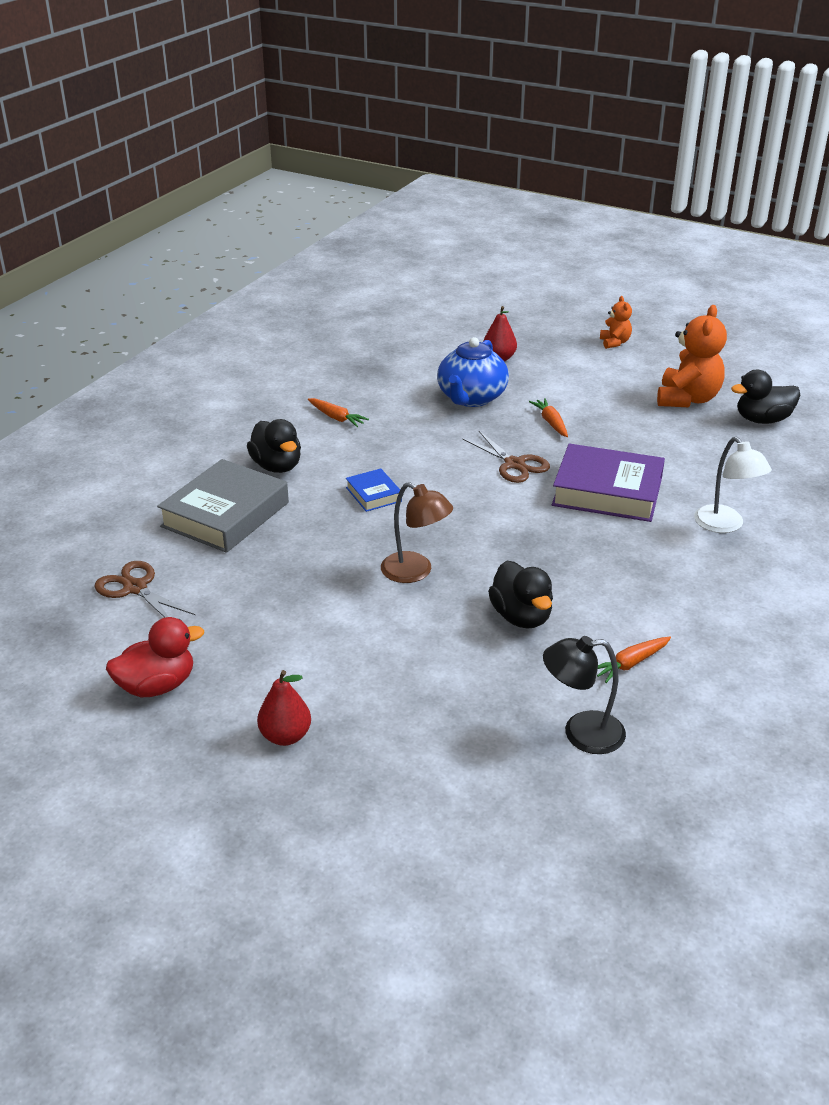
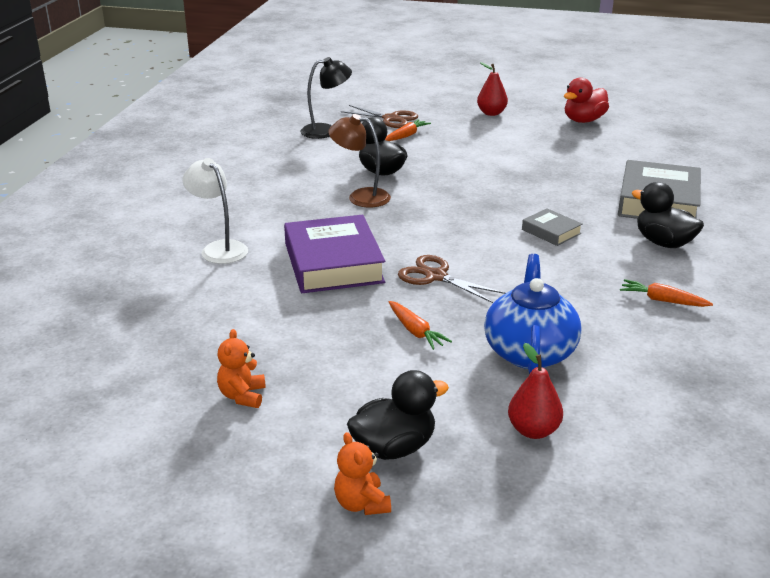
camera: 165 degrees right, 5 degrees down
(135, 588) = (660, 154): brown scissors -> brown scissors (391, 119)
(373, 494) = (551, 231): blue book -> grey book
(415, 572) = (473, 185): brown lamp -> brown lamp (360, 197)
(607, 491) = (333, 263): purple book -> purple book turned 75 degrees clockwise
(630, 664) = (299, 159): orange carrot -> orange carrot (406, 136)
(687, 399) = (242, 396): orange teddy bear -> orange teddy bear, size x0.53
(762, 420) = (145, 376): black duck -> black duck (394, 447)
────────────────
Please transcribe each line above exactly, but leave the images out.

camera: 165 degrees right, 5 degrees down
(135, 588) = (660, 154): brown scissors -> brown scissors (391, 119)
(373, 494) = (551, 231): blue book -> grey book
(415, 572) = (473, 185): brown lamp -> brown lamp (360, 197)
(607, 491) = (333, 263): purple book -> purple book turned 75 degrees clockwise
(630, 664) = (299, 159): orange carrot -> orange carrot (406, 136)
(687, 399) = (242, 396): orange teddy bear -> orange teddy bear, size x0.53
(762, 420) = (145, 376): black duck -> black duck (394, 447)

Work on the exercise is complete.